> GOAL OF THE EXERCISE
Render every line in the rows below as a Markdown table with two columns, "No." and "Line," numbering each line and omitting blank lines. Leave the pictures out of your answer.

>> START GIVEN RECORDS

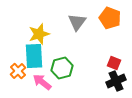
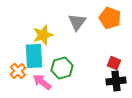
yellow star: moved 4 px right, 1 px down
black cross: rotated 18 degrees clockwise
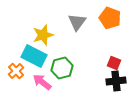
cyan rectangle: rotated 60 degrees counterclockwise
orange cross: moved 2 px left
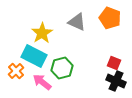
gray triangle: rotated 42 degrees counterclockwise
yellow star: moved 1 px left, 2 px up; rotated 15 degrees counterclockwise
black cross: rotated 30 degrees clockwise
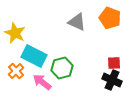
yellow star: moved 27 px left; rotated 15 degrees counterclockwise
red square: rotated 24 degrees counterclockwise
black cross: moved 4 px left, 1 px up
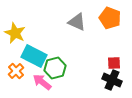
green hexagon: moved 7 px left
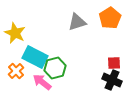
orange pentagon: rotated 20 degrees clockwise
gray triangle: rotated 42 degrees counterclockwise
cyan rectangle: moved 1 px right, 1 px down
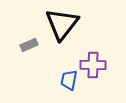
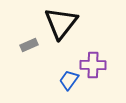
black triangle: moved 1 px left, 1 px up
blue trapezoid: rotated 25 degrees clockwise
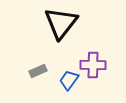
gray rectangle: moved 9 px right, 26 px down
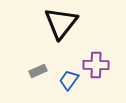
purple cross: moved 3 px right
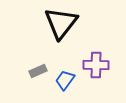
blue trapezoid: moved 4 px left
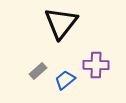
gray rectangle: rotated 18 degrees counterclockwise
blue trapezoid: rotated 15 degrees clockwise
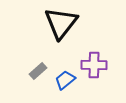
purple cross: moved 2 px left
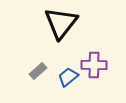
blue trapezoid: moved 3 px right, 3 px up
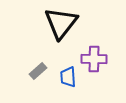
purple cross: moved 6 px up
blue trapezoid: rotated 55 degrees counterclockwise
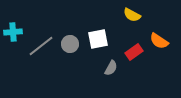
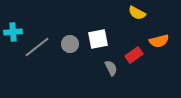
yellow semicircle: moved 5 px right, 2 px up
orange semicircle: rotated 48 degrees counterclockwise
gray line: moved 4 px left, 1 px down
red rectangle: moved 3 px down
gray semicircle: rotated 56 degrees counterclockwise
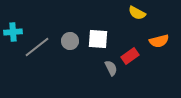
white square: rotated 15 degrees clockwise
gray circle: moved 3 px up
red rectangle: moved 4 px left, 1 px down
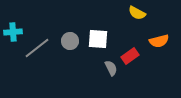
gray line: moved 1 px down
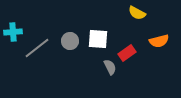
red rectangle: moved 3 px left, 3 px up
gray semicircle: moved 1 px left, 1 px up
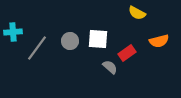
gray line: rotated 16 degrees counterclockwise
gray semicircle: rotated 21 degrees counterclockwise
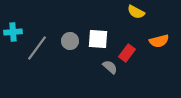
yellow semicircle: moved 1 px left, 1 px up
red rectangle: rotated 18 degrees counterclockwise
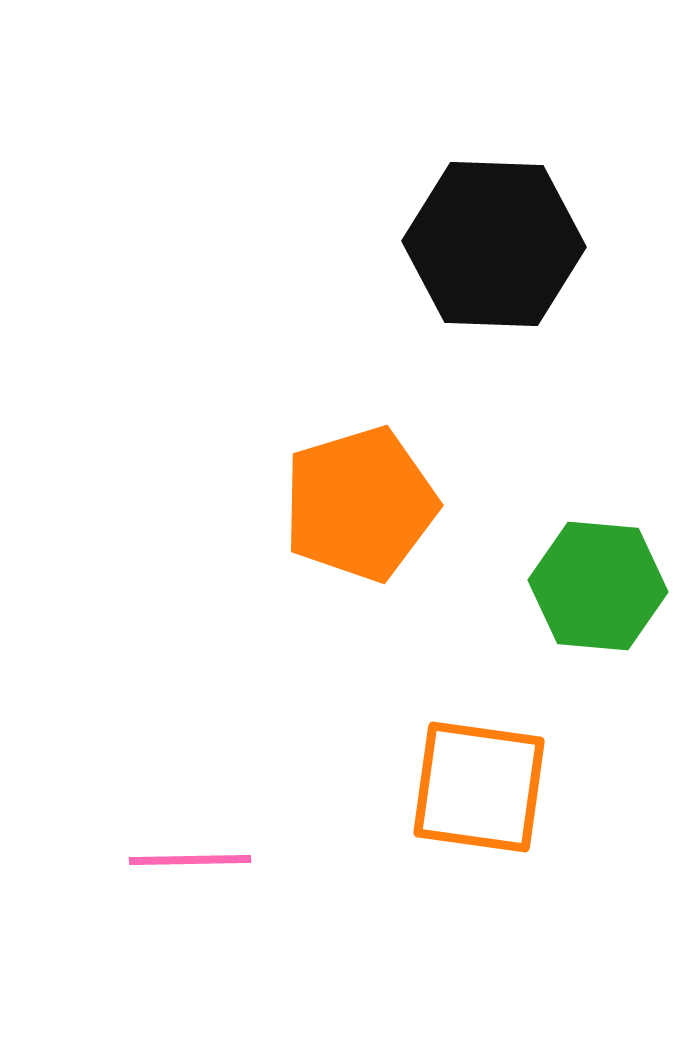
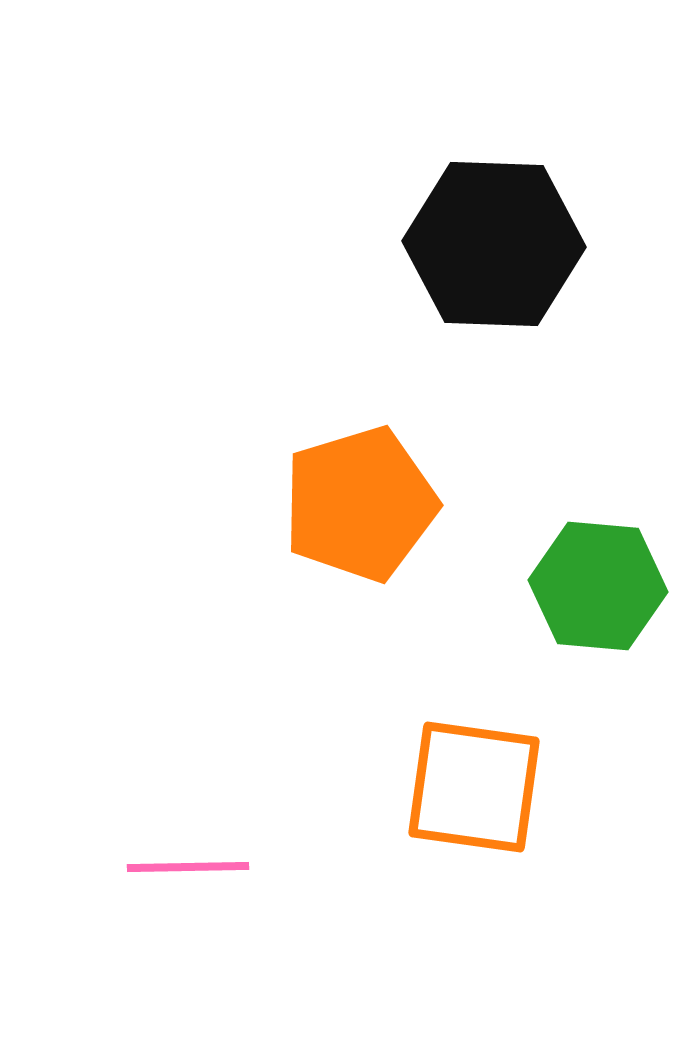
orange square: moved 5 px left
pink line: moved 2 px left, 7 px down
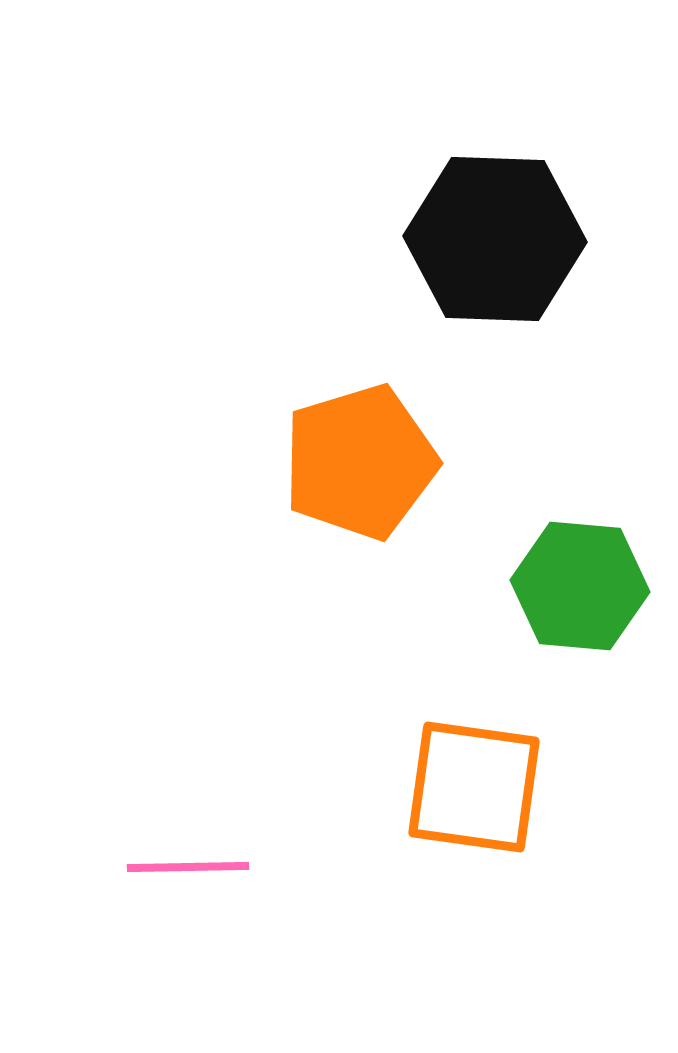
black hexagon: moved 1 px right, 5 px up
orange pentagon: moved 42 px up
green hexagon: moved 18 px left
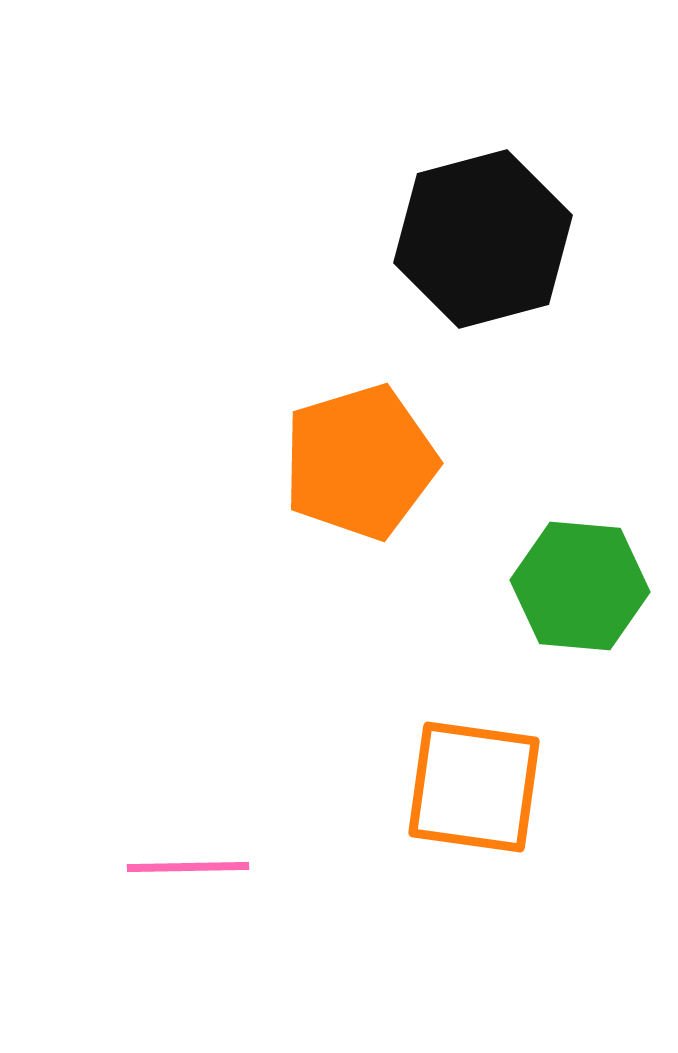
black hexagon: moved 12 px left; rotated 17 degrees counterclockwise
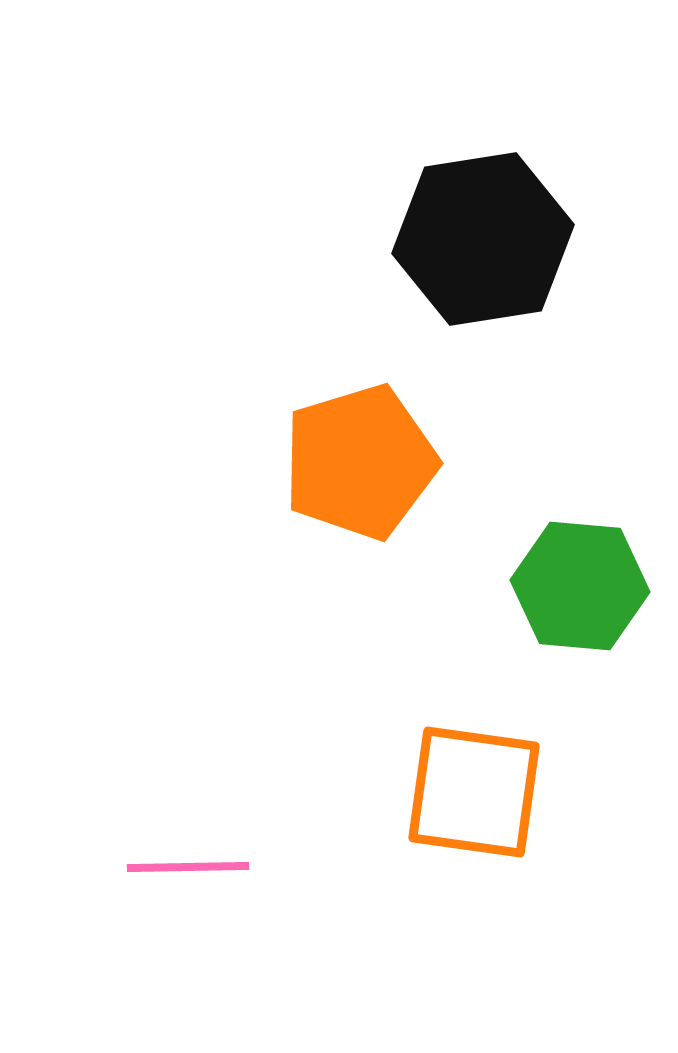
black hexagon: rotated 6 degrees clockwise
orange square: moved 5 px down
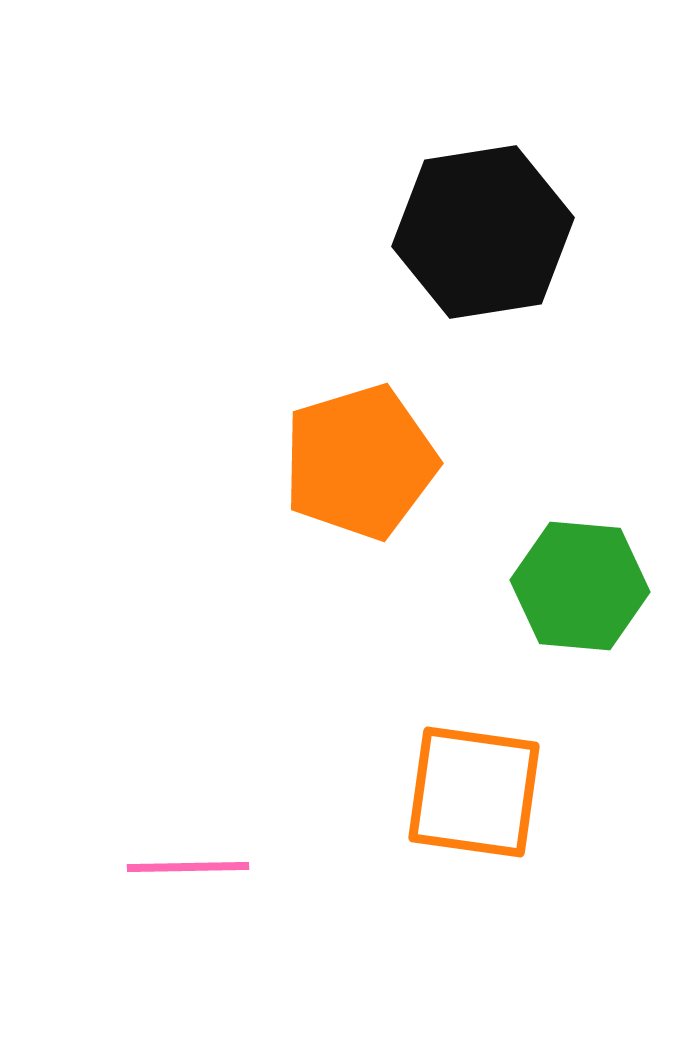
black hexagon: moved 7 px up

>> END GIVEN RECORDS

> RESPONSE BELOW
| No. | Line |
|---|---|
| 1 | yellow star: moved 4 px right, 1 px down |
| 2 | black cross: rotated 18 degrees clockwise |
| 3 | cyan rectangle: rotated 60 degrees counterclockwise |
| 4 | orange cross: moved 2 px left |
| 5 | gray triangle: rotated 42 degrees counterclockwise |
| 6 | yellow star: moved 1 px left, 2 px up; rotated 15 degrees counterclockwise |
| 7 | black cross: rotated 30 degrees clockwise |
| 8 | yellow star: moved 27 px left; rotated 15 degrees counterclockwise |
| 9 | red square: rotated 24 degrees counterclockwise |
| 10 | black cross: moved 4 px left, 1 px up |
| 11 | green hexagon: moved 7 px left |
| 12 | orange pentagon: rotated 20 degrees clockwise |
| 13 | gray triangle: rotated 42 degrees counterclockwise |
| 14 | cyan rectangle: moved 1 px right, 1 px down |
| 15 | black triangle: moved 1 px left, 1 px up |
| 16 | blue trapezoid: rotated 25 degrees clockwise |
| 17 | gray rectangle: moved 9 px right, 26 px down |
| 18 | purple cross: moved 3 px right |
| 19 | blue trapezoid: moved 4 px left |
| 20 | gray rectangle: rotated 18 degrees counterclockwise |
| 21 | blue trapezoid: rotated 15 degrees clockwise |
| 22 | purple cross: moved 2 px left |
| 23 | blue trapezoid: moved 3 px right, 3 px up |
| 24 | purple cross: moved 6 px up |
| 25 | blue trapezoid: rotated 55 degrees counterclockwise |
| 26 | yellow semicircle: moved 5 px right, 2 px up |
| 27 | orange semicircle: rotated 48 degrees counterclockwise |
| 28 | gray line: moved 4 px left, 1 px down |
| 29 | red rectangle: moved 3 px down |
| 30 | gray semicircle: rotated 56 degrees counterclockwise |
| 31 | white square: rotated 15 degrees clockwise |
| 32 | gray circle: moved 3 px up |
| 33 | red rectangle: moved 4 px left, 1 px down |
| 34 | gray line: moved 1 px down |
| 35 | red rectangle: moved 3 px left, 3 px up |
| 36 | gray semicircle: moved 1 px left, 1 px up |
| 37 | gray line: rotated 16 degrees counterclockwise |
| 38 | gray semicircle: rotated 21 degrees counterclockwise |
| 39 | yellow semicircle: moved 1 px left, 1 px up |
| 40 | red rectangle: rotated 18 degrees counterclockwise |
| 41 | orange square: moved 5 px left |
| 42 | pink line: moved 2 px left, 7 px down |
| 43 | black hexagon: moved 1 px right, 5 px up |
| 44 | orange pentagon: moved 42 px up |
| 45 | green hexagon: moved 18 px left |
| 46 | black hexagon: moved 12 px left; rotated 17 degrees counterclockwise |
| 47 | black hexagon: rotated 6 degrees clockwise |
| 48 | orange square: moved 5 px down |
| 49 | black hexagon: moved 7 px up |